EXERCISE REQUIREMENTS =>
Each entry should be set down exactly as written, except for any picture it holds.

─── EXTRACTED INFORMATION ───

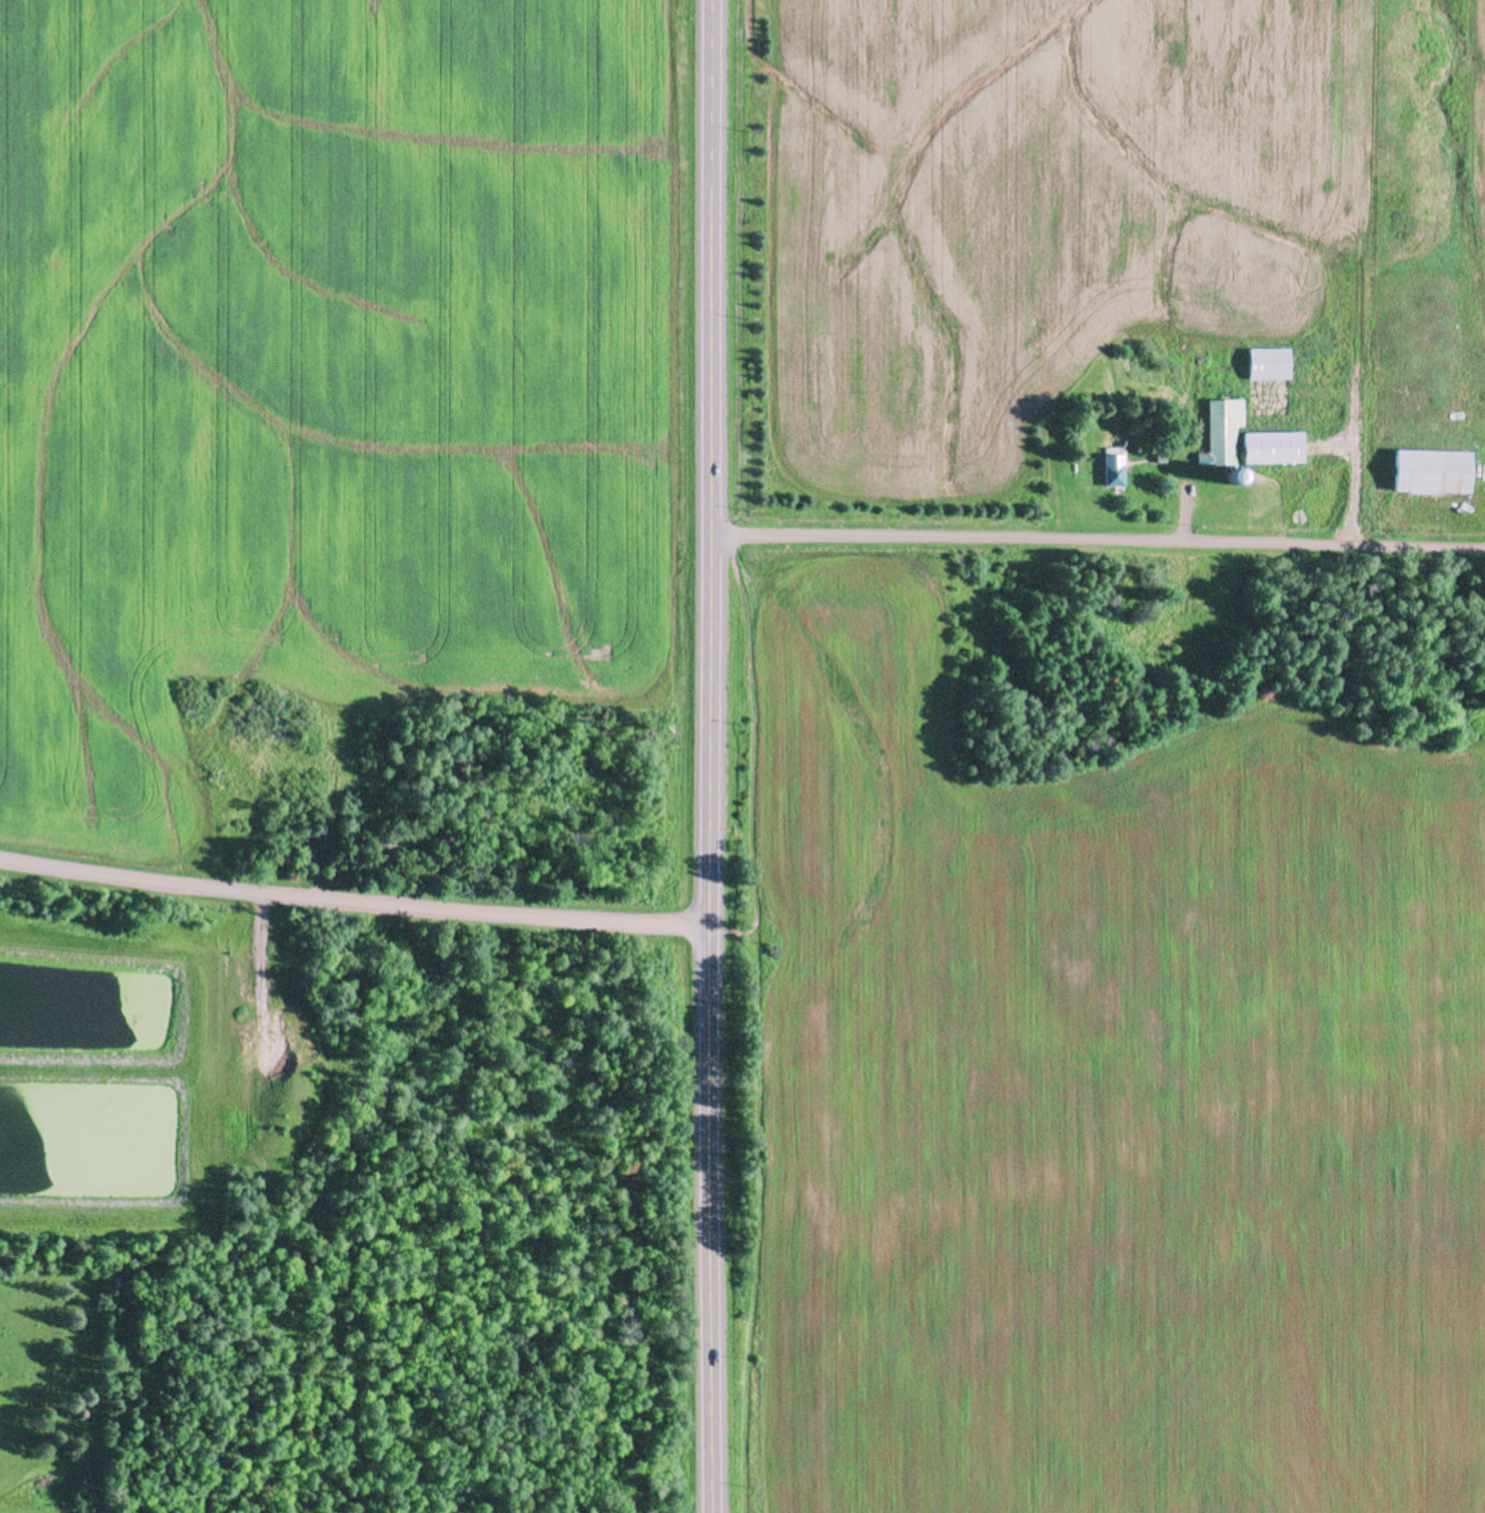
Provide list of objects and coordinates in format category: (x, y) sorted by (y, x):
building: (1270, 361)
building: (1223, 429)
building: (1274, 445)
building: (1162, 457)
building: (1115, 468)
building: (1434, 469)
building: (1235, 474)
building: (1321, 517)
road: (1098, 542)
road: (708, 756)
building: (308, 833)
building: (390, 842)
road: (351, 905)
park: (429, 1230)
park: (54, 1393)

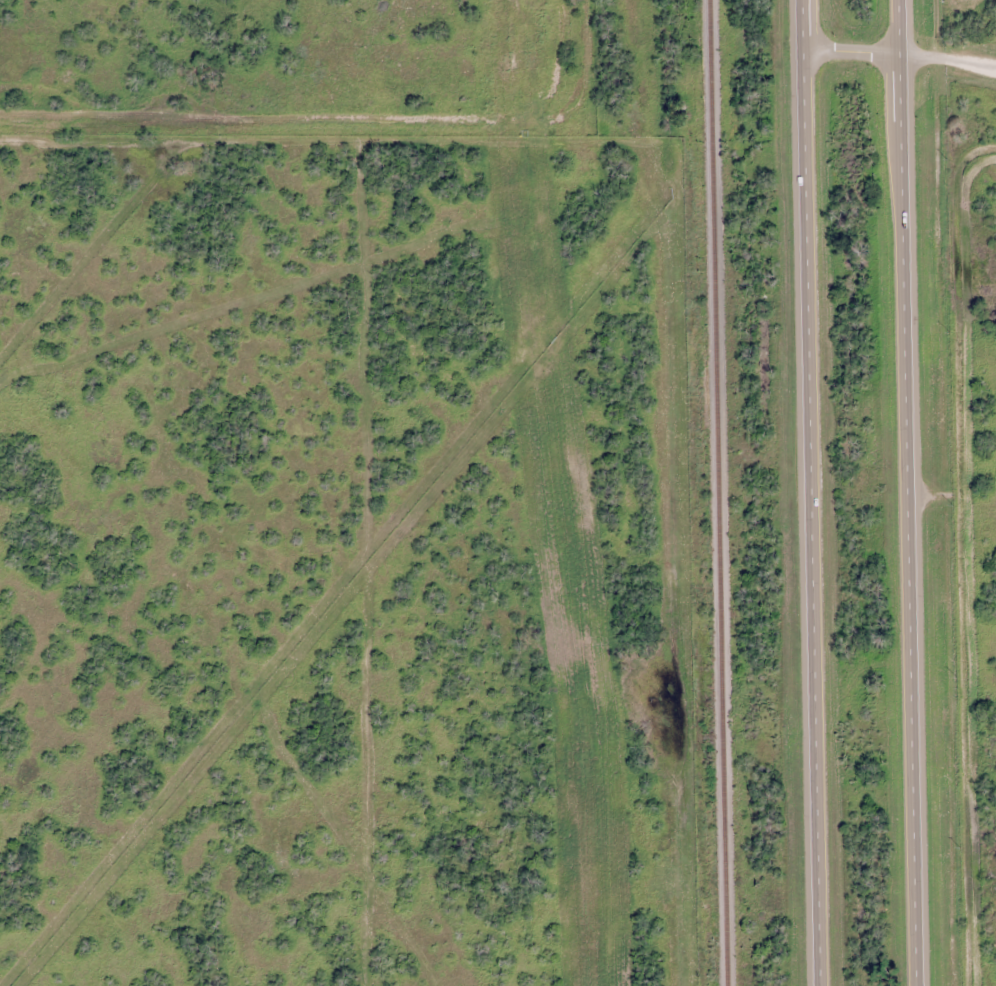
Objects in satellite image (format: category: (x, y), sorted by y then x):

───

EXERCISE RESULT =>
Provide list of objects and coordinates in format category: (x, y) sorted by (y, x):
building: (1270, 361)
building: (1223, 429)
building: (1274, 445)
building: (1162, 457)
building: (1115, 468)
building: (1434, 469)
building: (1235, 474)
building: (1321, 517)
road: (1098, 542)
road: (708, 756)
building: (308, 833)
building: (390, 842)
road: (351, 905)
park: (429, 1230)
park: (54, 1393)

Objects in satellite image (format: category: (x, y), sorted by y then x):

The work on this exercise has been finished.